Your goal
Exactly as written, return every line of the data below apart from the pictures.

Information provided
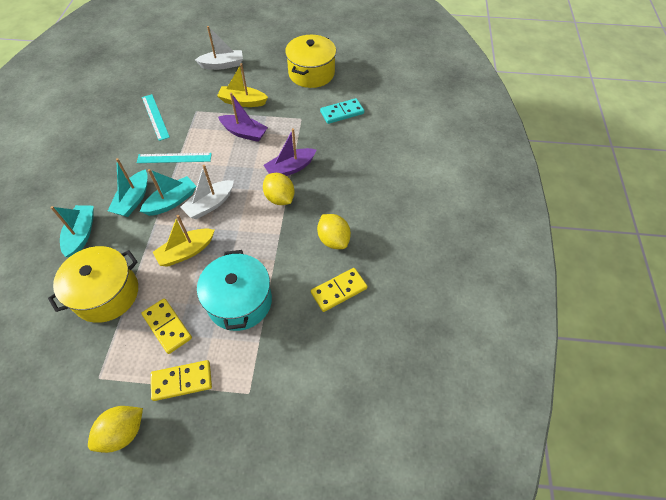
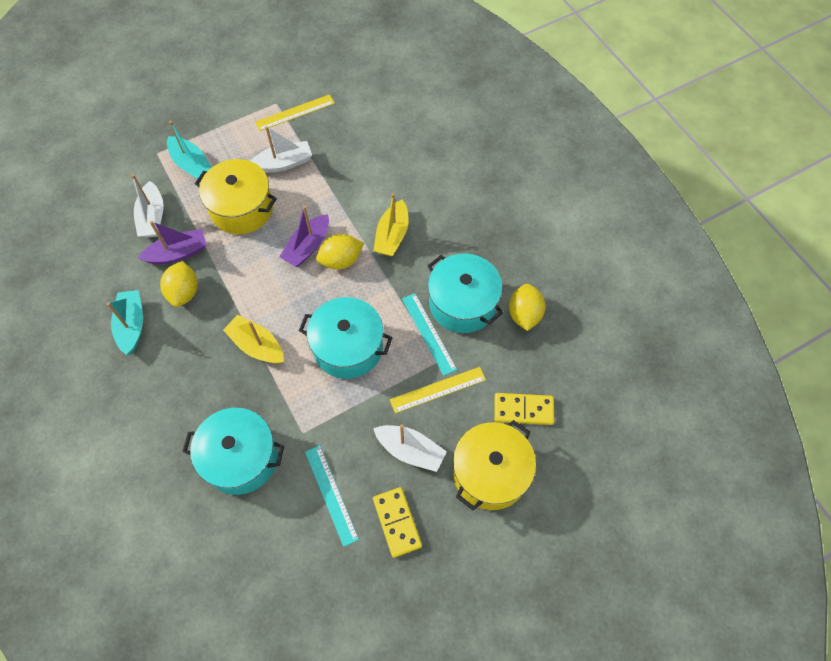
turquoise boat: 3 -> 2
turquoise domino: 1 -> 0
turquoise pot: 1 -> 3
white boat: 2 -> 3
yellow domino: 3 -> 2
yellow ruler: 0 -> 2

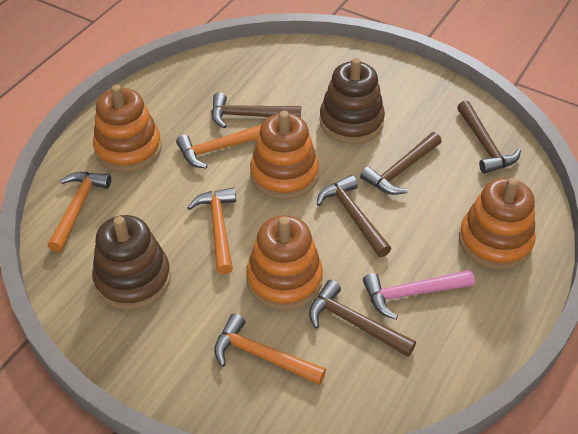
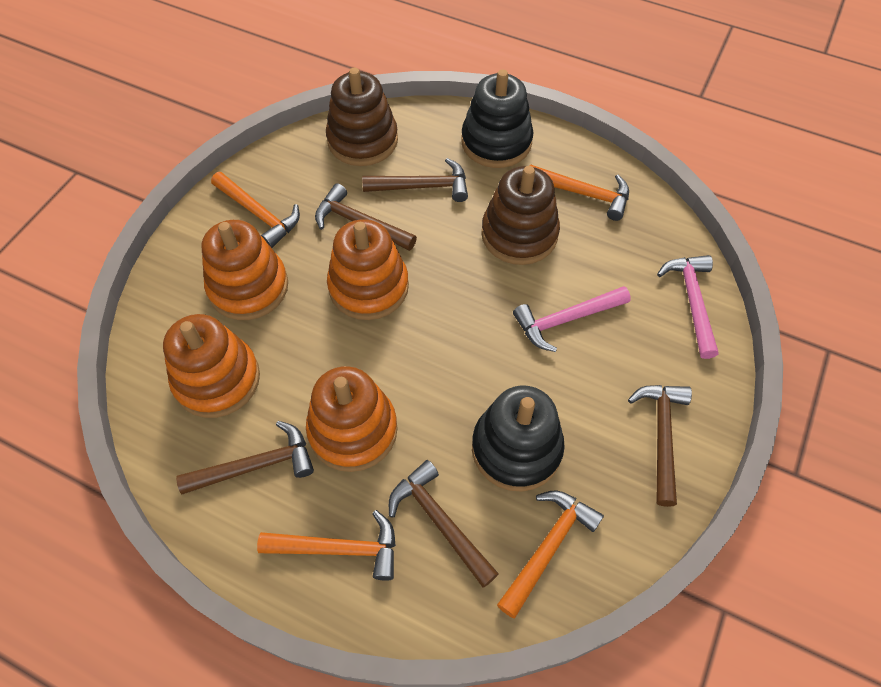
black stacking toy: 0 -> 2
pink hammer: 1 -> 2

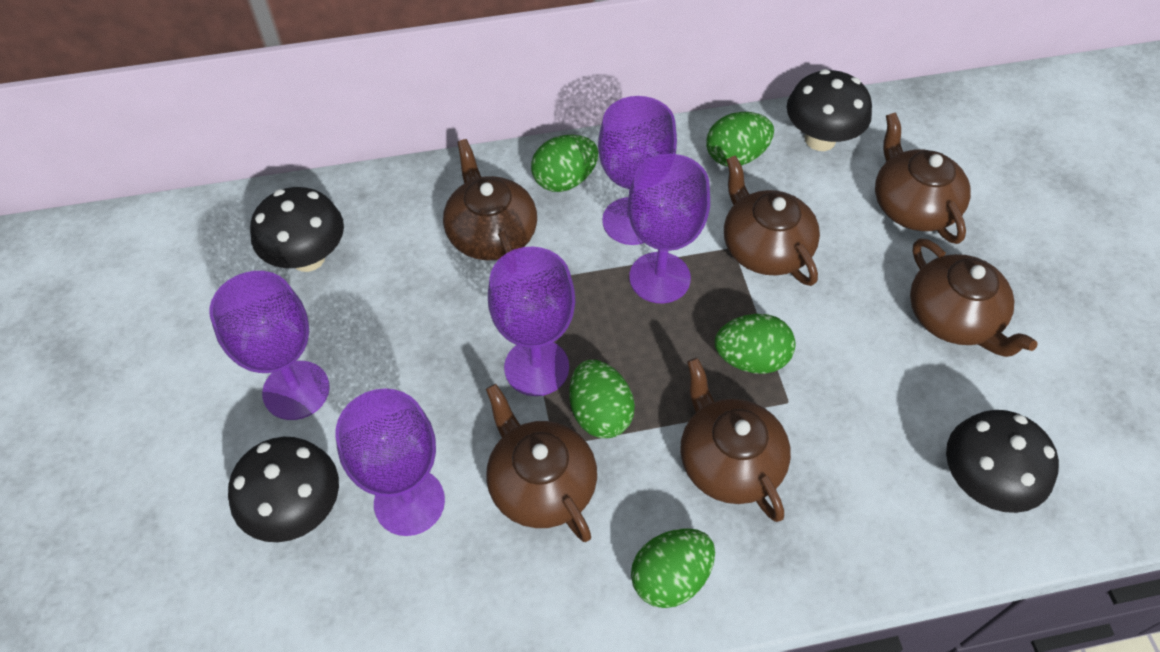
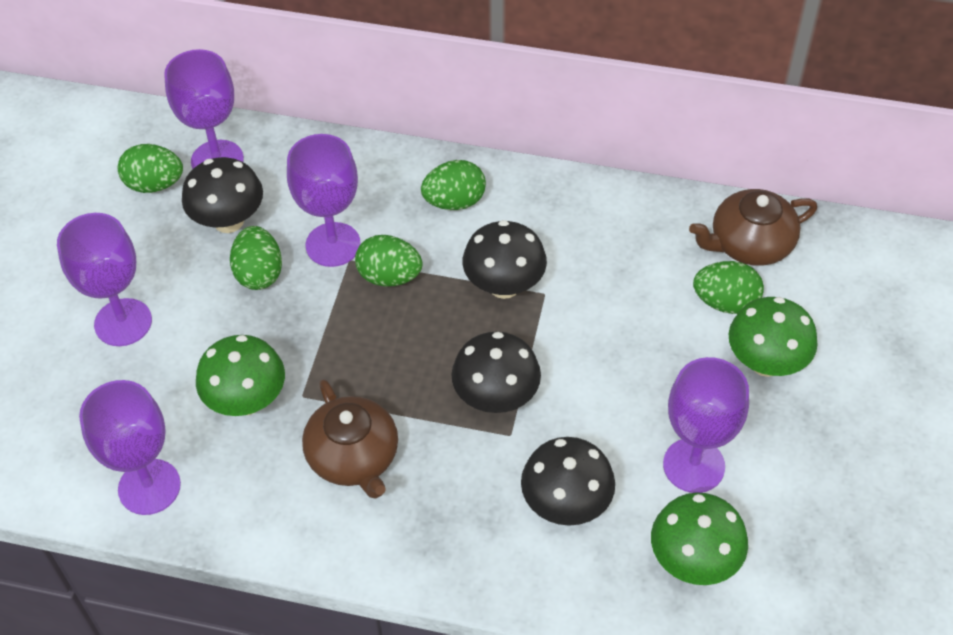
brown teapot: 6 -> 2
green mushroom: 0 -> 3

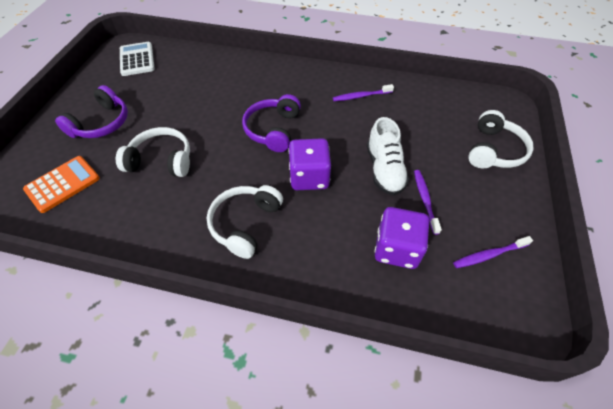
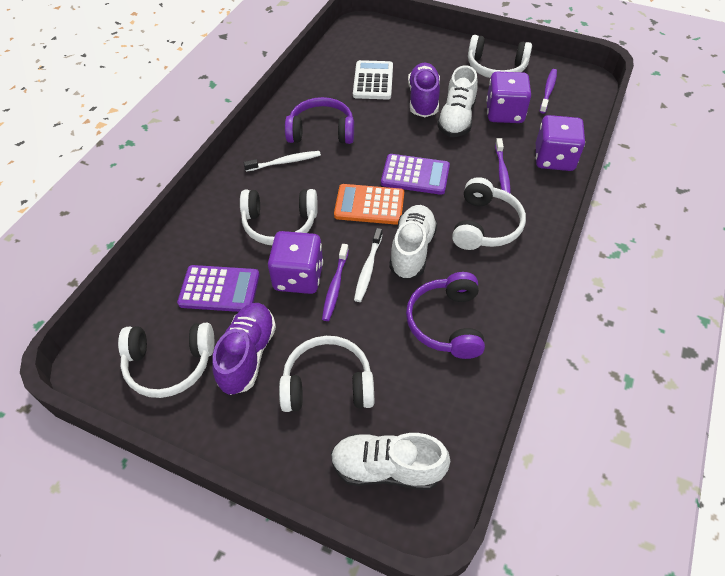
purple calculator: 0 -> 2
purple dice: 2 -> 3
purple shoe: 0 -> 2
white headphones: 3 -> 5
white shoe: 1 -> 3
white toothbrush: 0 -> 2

Result
turquoise boat: 3 -> 2
turquoise domino: 1 -> 0
turquoise pot: 1 -> 3
white boat: 2 -> 3
yellow domino: 3 -> 2
yellow ruler: 0 -> 2

black stacking toy: 0 -> 2
pink hammer: 1 -> 2

brown teapot: 6 -> 2
green mushroom: 0 -> 3

purple calculator: 0 -> 2
purple dice: 2 -> 3
purple shoe: 0 -> 2
white headphones: 3 -> 5
white shoe: 1 -> 3
white toothbrush: 0 -> 2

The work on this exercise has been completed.